**About this exercise**
Below are the records. Retype exactly the lines between the lines holding "purple headphones: 5 -> 6" and "yellow fork: 0 -> 3", inclusive.

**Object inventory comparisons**

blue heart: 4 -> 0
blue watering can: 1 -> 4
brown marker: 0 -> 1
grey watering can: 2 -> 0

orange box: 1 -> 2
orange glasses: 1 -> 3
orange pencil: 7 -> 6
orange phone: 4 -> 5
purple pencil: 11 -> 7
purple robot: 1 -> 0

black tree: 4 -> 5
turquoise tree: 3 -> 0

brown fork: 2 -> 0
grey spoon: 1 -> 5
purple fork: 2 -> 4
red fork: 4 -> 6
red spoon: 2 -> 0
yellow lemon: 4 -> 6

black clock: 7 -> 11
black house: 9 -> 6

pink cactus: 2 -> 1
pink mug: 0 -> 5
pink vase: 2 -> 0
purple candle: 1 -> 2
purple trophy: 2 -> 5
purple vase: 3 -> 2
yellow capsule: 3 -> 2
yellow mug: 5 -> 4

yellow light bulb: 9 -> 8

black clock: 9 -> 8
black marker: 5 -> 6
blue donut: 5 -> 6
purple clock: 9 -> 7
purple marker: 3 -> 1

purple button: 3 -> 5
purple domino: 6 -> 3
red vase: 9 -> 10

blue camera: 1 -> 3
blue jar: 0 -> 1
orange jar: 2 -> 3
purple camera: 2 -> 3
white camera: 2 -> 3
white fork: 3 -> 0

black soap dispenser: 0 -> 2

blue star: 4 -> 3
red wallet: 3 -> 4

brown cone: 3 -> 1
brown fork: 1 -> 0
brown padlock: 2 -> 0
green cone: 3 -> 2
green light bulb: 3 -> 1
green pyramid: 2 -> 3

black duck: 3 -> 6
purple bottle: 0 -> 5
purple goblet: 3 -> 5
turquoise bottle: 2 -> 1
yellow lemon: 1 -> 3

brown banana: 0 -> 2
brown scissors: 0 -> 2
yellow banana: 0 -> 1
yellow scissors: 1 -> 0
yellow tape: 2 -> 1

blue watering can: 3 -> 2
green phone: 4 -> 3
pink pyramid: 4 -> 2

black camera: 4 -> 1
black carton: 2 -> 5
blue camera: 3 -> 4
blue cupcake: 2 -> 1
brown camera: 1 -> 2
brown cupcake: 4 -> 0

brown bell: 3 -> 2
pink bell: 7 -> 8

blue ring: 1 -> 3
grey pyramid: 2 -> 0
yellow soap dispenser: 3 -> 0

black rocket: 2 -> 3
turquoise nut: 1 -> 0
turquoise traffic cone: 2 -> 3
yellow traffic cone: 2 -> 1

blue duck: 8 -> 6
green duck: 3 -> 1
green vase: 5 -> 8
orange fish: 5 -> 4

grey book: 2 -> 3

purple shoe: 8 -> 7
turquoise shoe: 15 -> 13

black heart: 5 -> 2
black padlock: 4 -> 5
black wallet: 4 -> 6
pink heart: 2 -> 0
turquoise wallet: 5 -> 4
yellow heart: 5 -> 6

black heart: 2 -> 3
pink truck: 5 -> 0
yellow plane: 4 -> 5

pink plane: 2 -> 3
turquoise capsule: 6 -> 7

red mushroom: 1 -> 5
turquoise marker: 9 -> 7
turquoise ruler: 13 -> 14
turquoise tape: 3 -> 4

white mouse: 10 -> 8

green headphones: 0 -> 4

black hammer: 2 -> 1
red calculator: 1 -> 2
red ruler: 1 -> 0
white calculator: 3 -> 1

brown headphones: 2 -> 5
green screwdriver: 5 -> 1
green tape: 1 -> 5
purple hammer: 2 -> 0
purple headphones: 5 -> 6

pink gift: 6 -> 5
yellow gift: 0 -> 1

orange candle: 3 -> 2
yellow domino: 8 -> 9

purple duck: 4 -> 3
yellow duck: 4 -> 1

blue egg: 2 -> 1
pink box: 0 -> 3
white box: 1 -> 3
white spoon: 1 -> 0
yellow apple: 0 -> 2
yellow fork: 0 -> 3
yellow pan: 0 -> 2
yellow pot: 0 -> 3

**Expected answer**
purple headphones: 5 -> 6

pink gift: 6 -> 5
yellow gift: 0 -> 1

orange candle: 3 -> 2
yellow domino: 8 -> 9

purple duck: 4 -> 3
yellow duck: 4 -> 1

blue egg: 2 -> 1
pink box: 0 -> 3
white box: 1 -> 3
white spoon: 1 -> 0
yellow apple: 0 -> 2
yellow fork: 0 -> 3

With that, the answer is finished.